### WHAT IS NEEDED
When a line in the records includes the string "plus", it goes into the tally; report that tally alone.

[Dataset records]
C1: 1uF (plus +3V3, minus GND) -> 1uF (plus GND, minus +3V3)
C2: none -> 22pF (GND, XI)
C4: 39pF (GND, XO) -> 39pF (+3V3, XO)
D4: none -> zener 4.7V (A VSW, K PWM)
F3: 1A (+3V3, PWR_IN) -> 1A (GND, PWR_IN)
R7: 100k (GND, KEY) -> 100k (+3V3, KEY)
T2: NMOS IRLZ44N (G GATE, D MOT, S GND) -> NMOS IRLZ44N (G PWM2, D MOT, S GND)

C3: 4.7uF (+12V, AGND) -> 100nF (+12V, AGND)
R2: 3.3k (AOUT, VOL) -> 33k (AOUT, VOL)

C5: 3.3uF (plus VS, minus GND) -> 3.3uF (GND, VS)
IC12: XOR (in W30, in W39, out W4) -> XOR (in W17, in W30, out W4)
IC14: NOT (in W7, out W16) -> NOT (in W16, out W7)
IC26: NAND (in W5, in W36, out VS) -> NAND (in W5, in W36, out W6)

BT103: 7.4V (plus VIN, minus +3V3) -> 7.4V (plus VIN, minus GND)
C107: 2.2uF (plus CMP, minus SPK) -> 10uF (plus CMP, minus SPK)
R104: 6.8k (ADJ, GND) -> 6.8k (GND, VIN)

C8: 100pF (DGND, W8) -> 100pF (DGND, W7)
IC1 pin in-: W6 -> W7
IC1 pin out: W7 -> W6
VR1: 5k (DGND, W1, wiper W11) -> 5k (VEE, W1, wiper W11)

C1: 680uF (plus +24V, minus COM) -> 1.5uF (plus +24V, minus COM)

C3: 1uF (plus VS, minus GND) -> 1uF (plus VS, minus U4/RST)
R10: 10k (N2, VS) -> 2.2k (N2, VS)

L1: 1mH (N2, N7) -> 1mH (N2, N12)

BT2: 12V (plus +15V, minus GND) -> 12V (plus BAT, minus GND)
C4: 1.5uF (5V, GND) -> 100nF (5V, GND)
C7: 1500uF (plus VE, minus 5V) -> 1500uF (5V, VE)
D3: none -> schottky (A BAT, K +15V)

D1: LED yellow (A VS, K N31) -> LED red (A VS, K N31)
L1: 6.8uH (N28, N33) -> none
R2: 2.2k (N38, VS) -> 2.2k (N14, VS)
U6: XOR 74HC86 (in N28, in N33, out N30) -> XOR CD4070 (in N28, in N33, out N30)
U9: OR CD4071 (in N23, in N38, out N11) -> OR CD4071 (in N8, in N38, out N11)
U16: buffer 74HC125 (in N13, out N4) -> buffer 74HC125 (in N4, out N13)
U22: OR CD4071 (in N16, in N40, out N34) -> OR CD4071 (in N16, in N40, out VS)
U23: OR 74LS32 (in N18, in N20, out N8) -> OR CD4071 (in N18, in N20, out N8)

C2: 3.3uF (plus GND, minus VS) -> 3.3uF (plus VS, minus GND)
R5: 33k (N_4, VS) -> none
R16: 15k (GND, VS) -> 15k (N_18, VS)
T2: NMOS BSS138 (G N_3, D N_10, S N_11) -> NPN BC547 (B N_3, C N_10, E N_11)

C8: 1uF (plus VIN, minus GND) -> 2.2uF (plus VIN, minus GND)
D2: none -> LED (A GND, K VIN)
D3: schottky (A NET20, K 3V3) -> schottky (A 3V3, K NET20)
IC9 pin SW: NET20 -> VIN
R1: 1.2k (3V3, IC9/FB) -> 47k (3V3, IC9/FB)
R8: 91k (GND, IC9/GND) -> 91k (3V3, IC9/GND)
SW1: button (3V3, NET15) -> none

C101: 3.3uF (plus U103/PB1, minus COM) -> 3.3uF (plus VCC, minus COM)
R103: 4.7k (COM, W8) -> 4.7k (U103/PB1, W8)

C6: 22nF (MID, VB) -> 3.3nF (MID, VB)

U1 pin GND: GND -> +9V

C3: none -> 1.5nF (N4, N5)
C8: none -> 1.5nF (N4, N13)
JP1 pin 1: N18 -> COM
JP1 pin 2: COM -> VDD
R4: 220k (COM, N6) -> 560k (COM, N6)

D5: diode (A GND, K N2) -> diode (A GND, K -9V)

### ANSWER BOX
11